◆ Aim of the exercise ◆
Output every record verbatim, and omit each picture.

### Entries provided ###

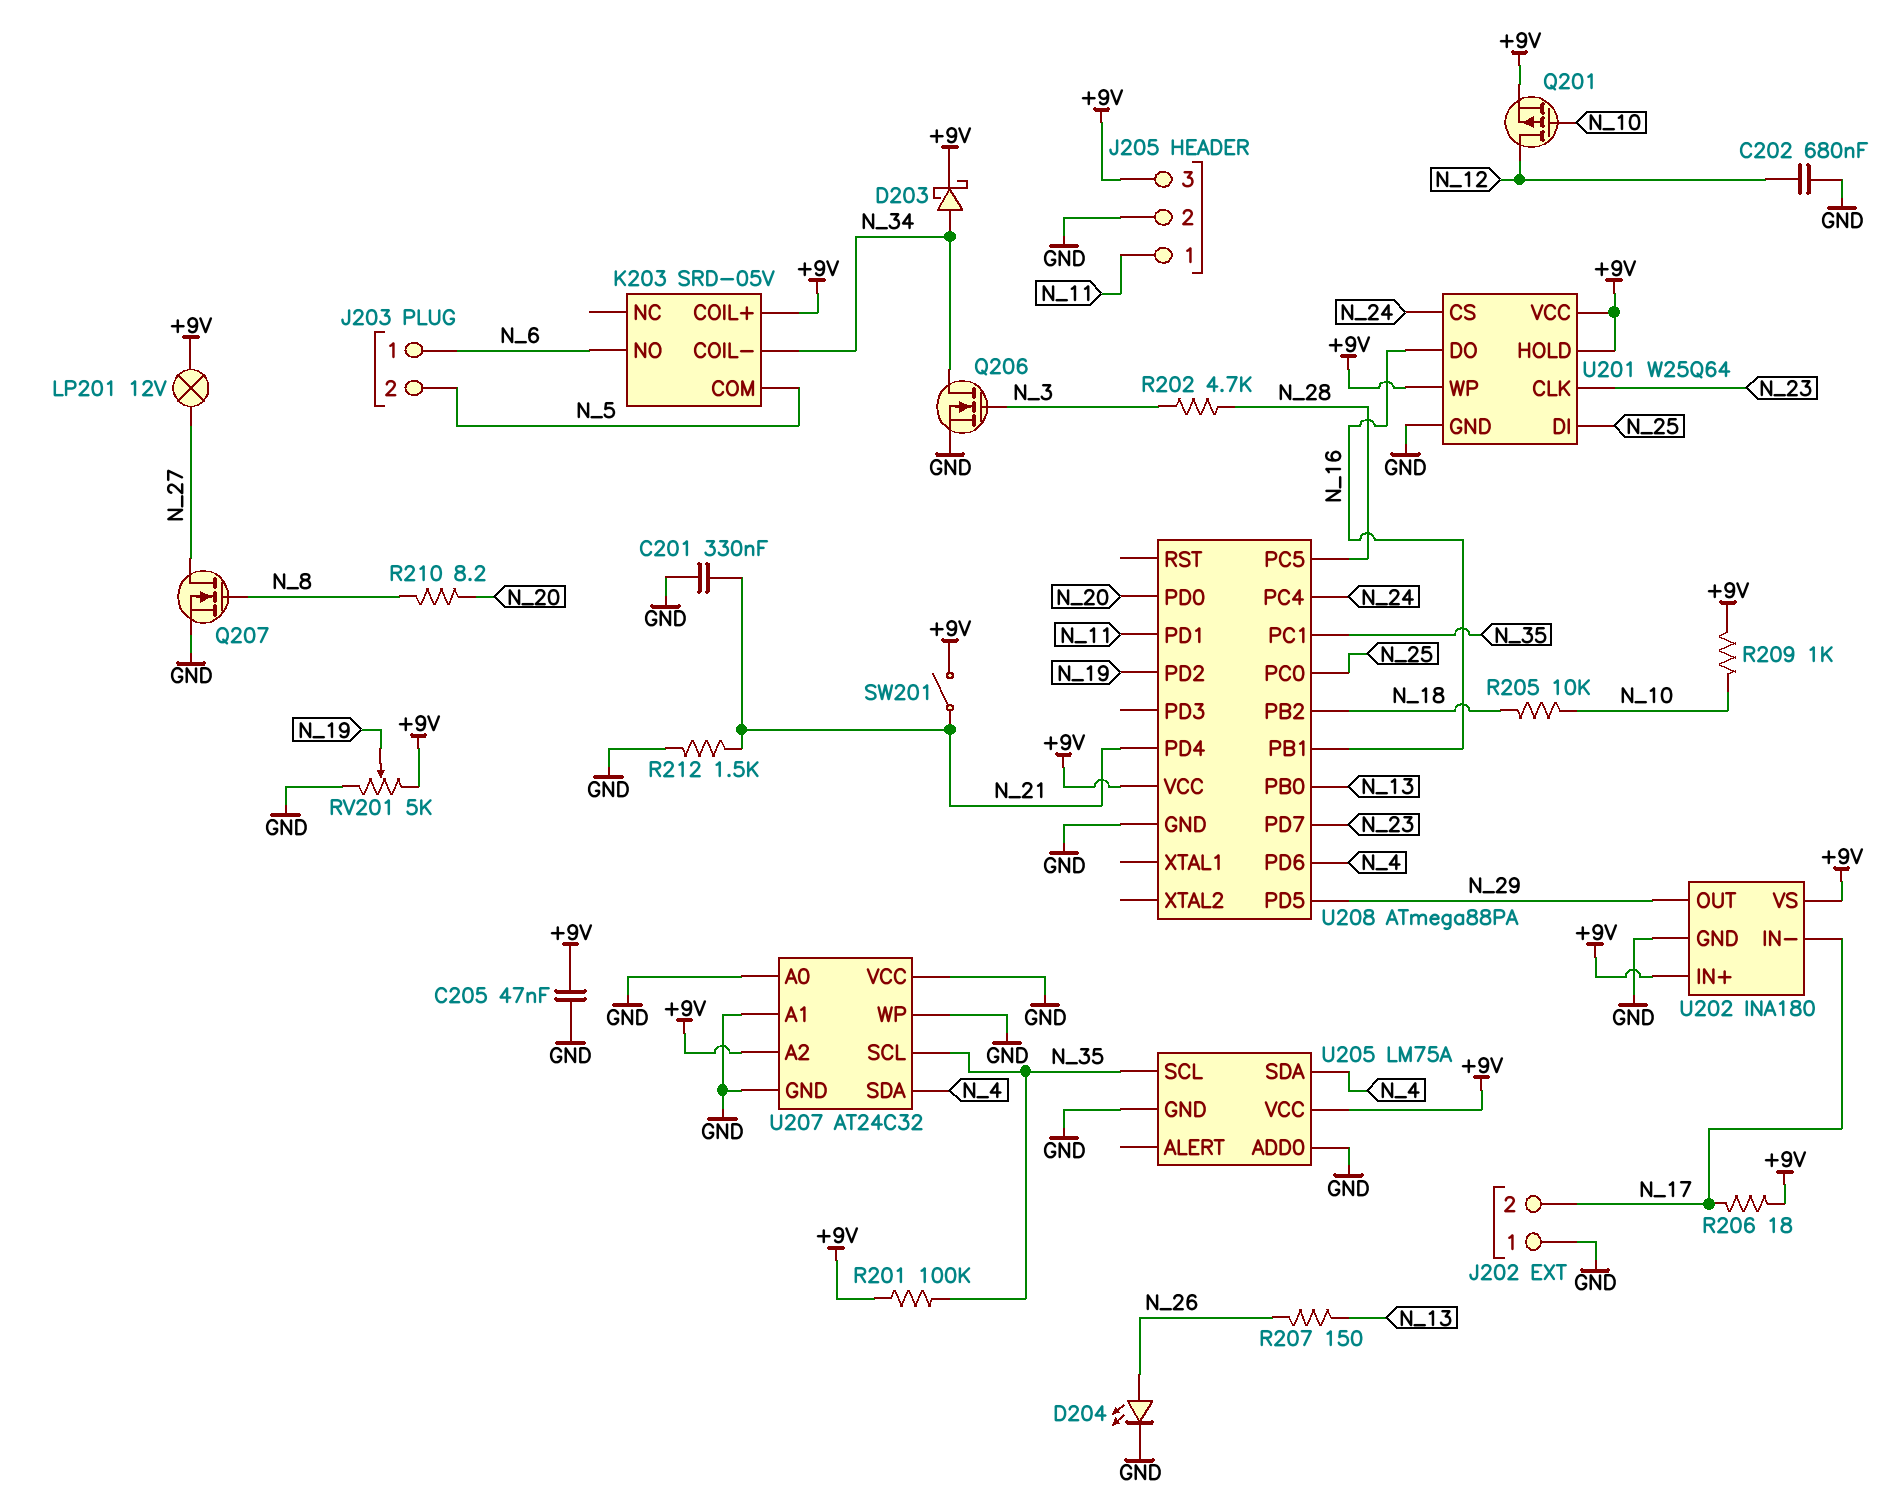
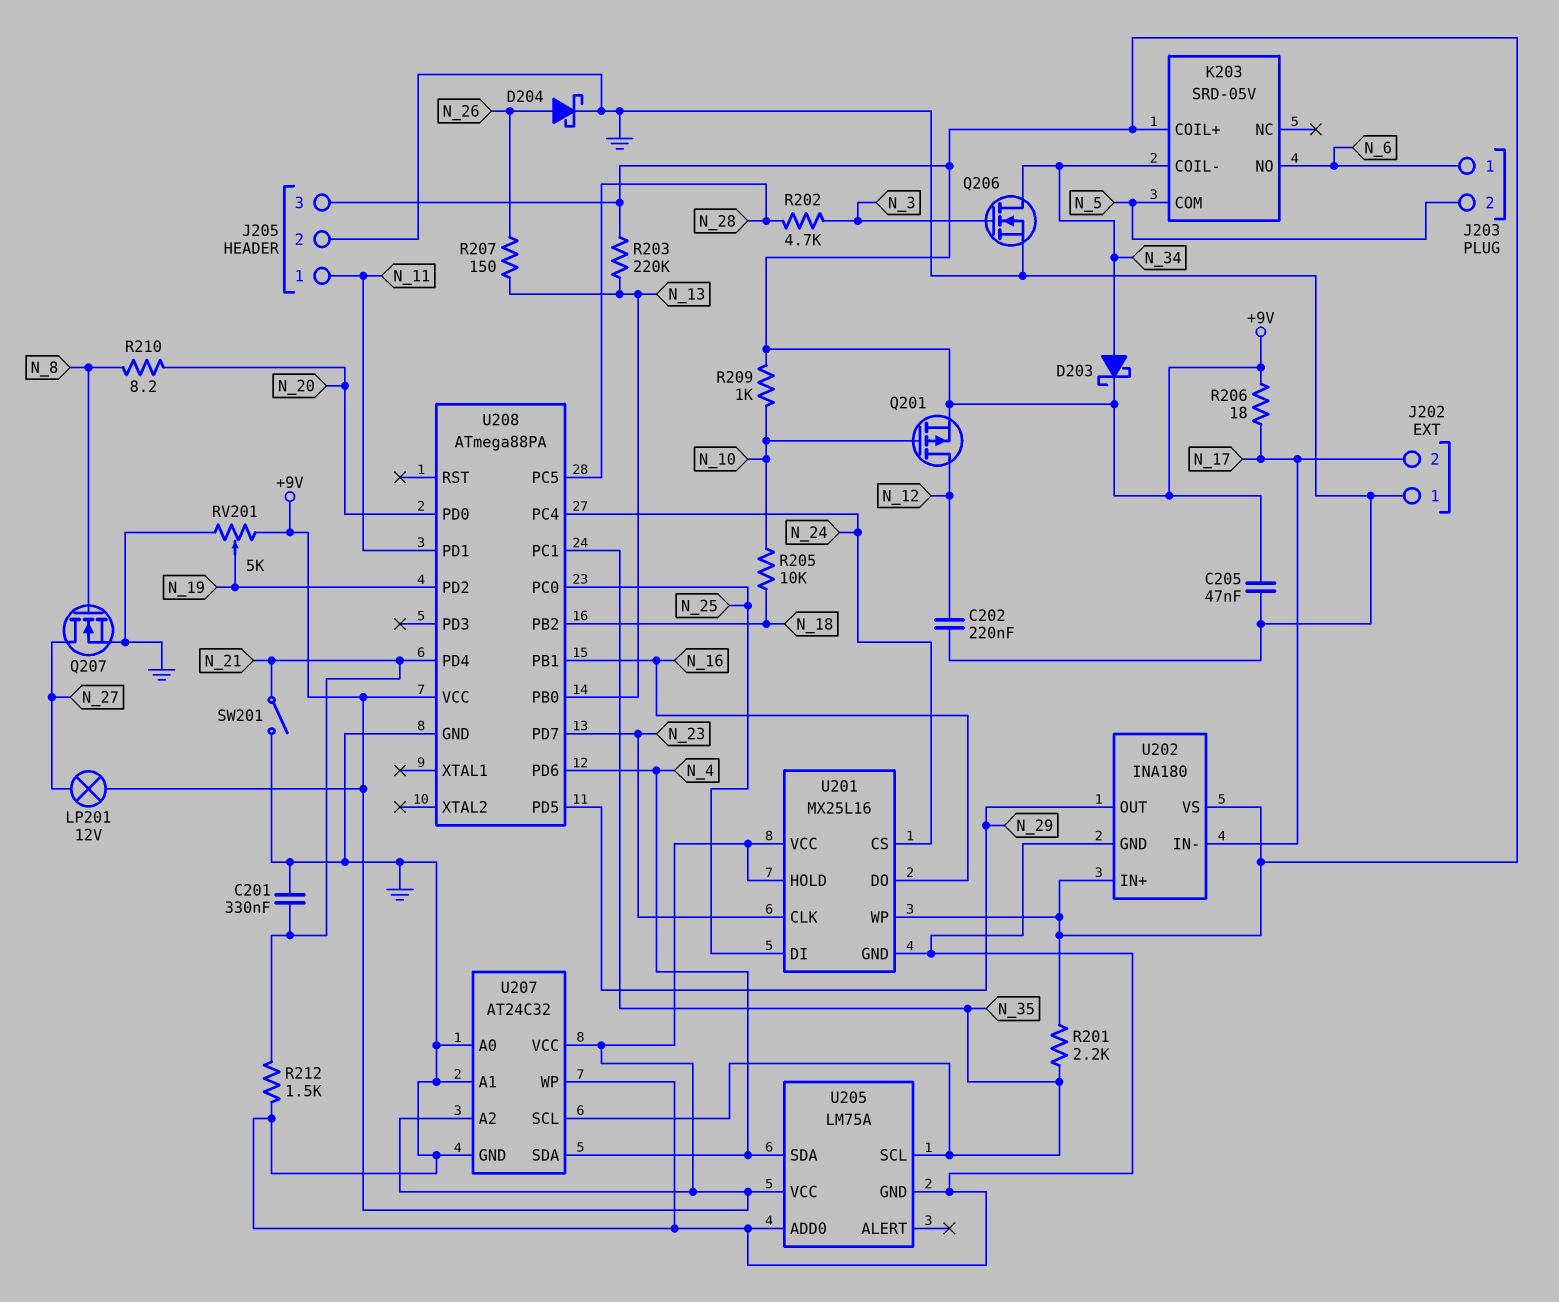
C202: 680nF (GND, N_12) -> 220nF (GND, N_12)
D204: LED (A N_26, K GND) -> schottky (A N_26, K GND)
R201: 100k (+9V, N_35) -> 2.2k (+9V, N_35)
R203: none -> 220k (+9V, N_13)
SW201: switch (+9V, N_21) -> switch (GND, N_21)
U201: W25Q64 -> MX25L16
U207 pin VCC: GND -> +9V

###

◆ Response to the exercise ◆
C202: 680nF (GND, N_12) -> 220nF (GND, N_12)
D204: LED (A N_26, K GND) -> schottky (A N_26, K GND)
R201: 100k (+9V, N_35) -> 2.2k (+9V, N_35)
R203: none -> 220k (+9V, N_13)
SW201: switch (+9V, N_21) -> switch (GND, N_21)
U201: W25Q64 -> MX25L16
U207 pin VCC: GND -> +9V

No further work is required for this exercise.